### EXERCISE REQUIREMENTS
Restate the whole of the data below word for word, skipping the images.

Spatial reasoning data
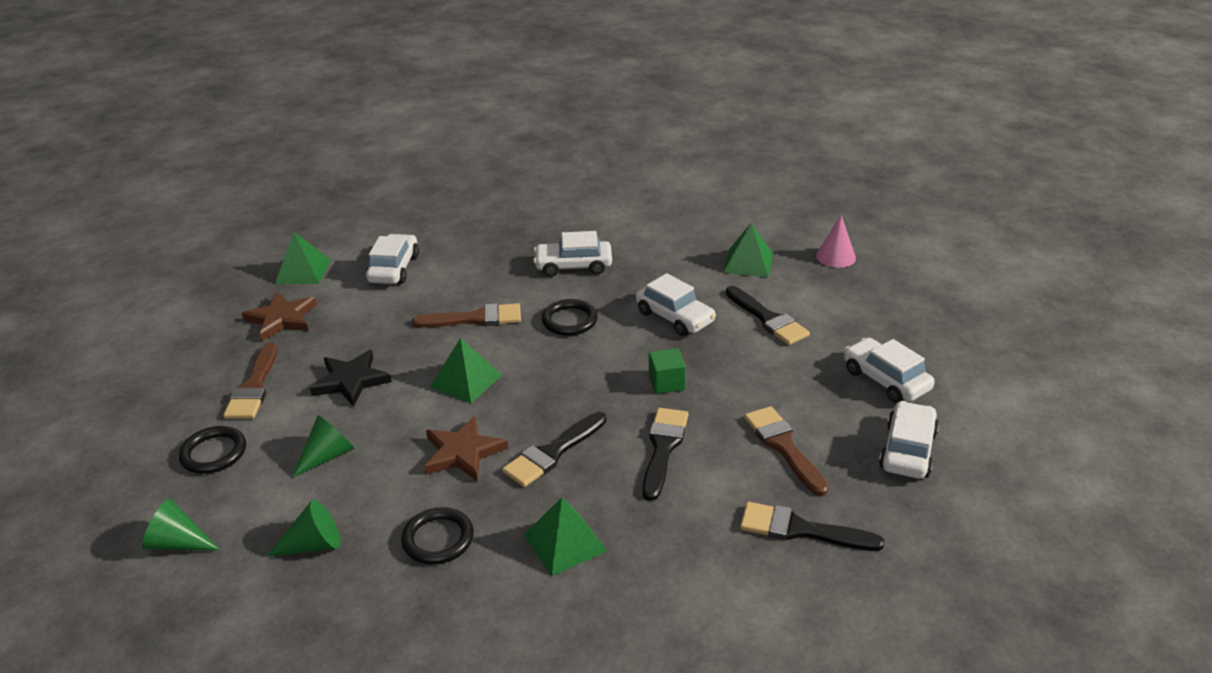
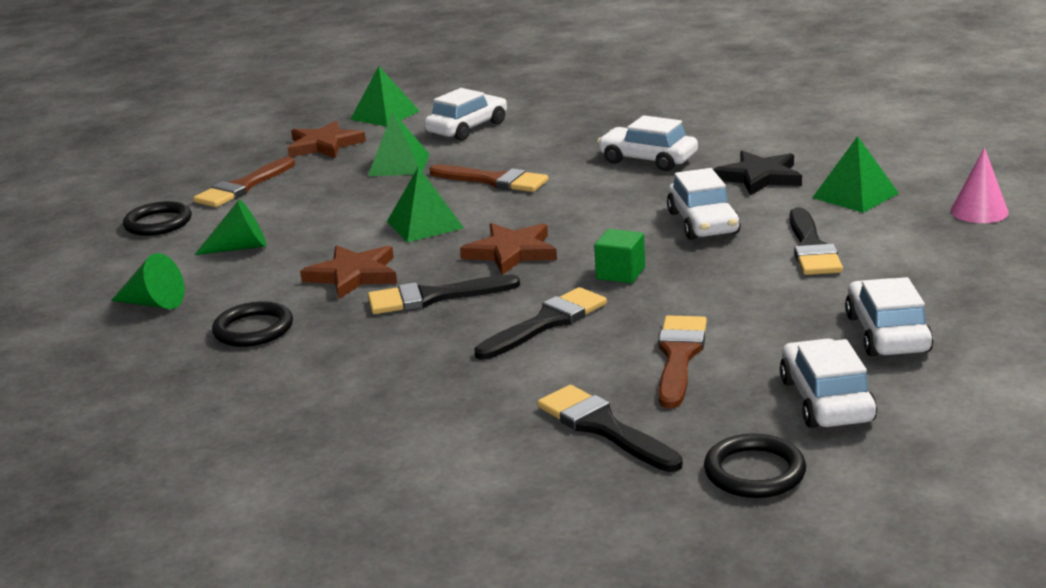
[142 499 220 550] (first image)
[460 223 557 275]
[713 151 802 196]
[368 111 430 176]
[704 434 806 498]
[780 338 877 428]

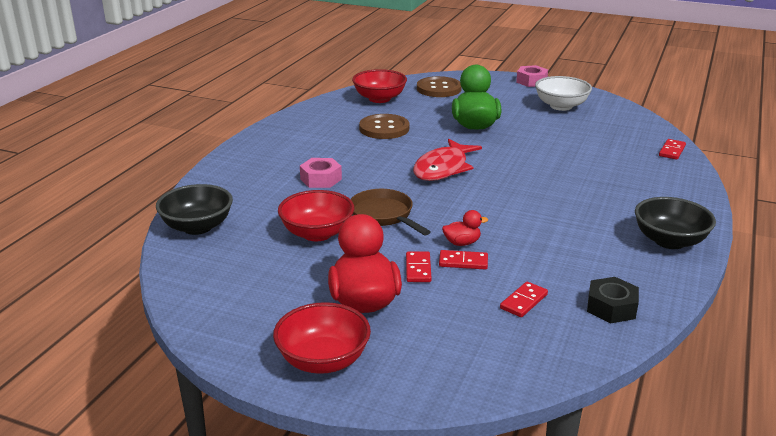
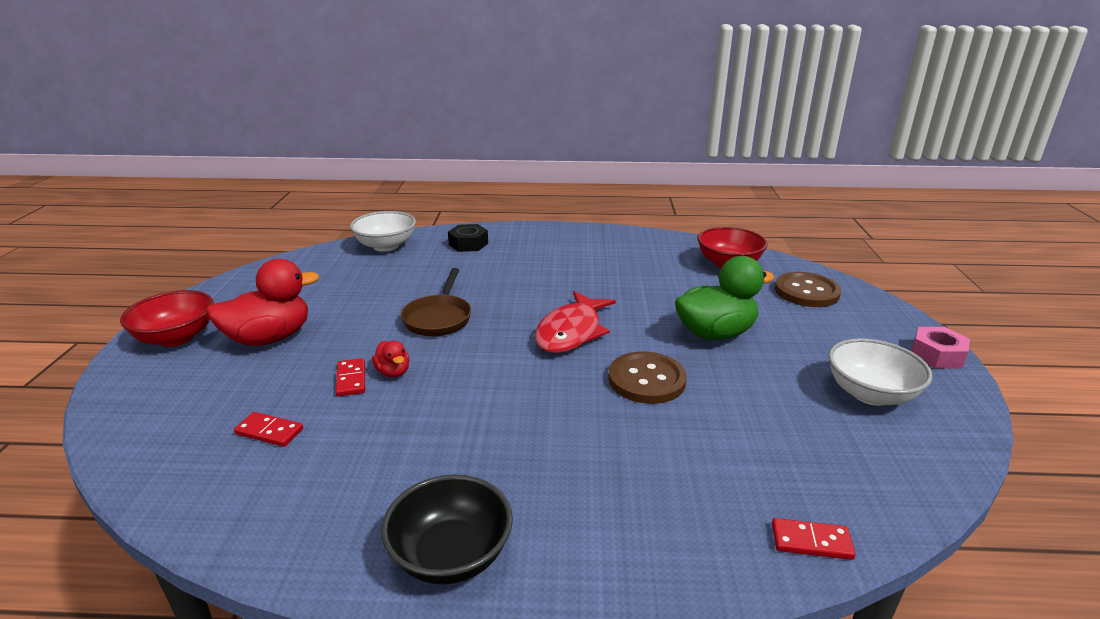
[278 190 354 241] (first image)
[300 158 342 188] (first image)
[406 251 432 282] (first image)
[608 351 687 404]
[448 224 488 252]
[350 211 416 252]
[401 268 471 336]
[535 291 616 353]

### EXERCISE SOLUTION
[142 499 220 550] (first image)
[460 223 557 275]
[713 151 802 196]
[368 111 430 176]
[704 434 806 498]
[780 338 877 428]

[278 190 354 241] (first image)
[300 158 342 188] (first image)
[406 251 432 282] (first image)
[608 351 687 404]
[448 224 488 252]
[350 211 416 252]
[401 268 471 336]
[535 291 616 353]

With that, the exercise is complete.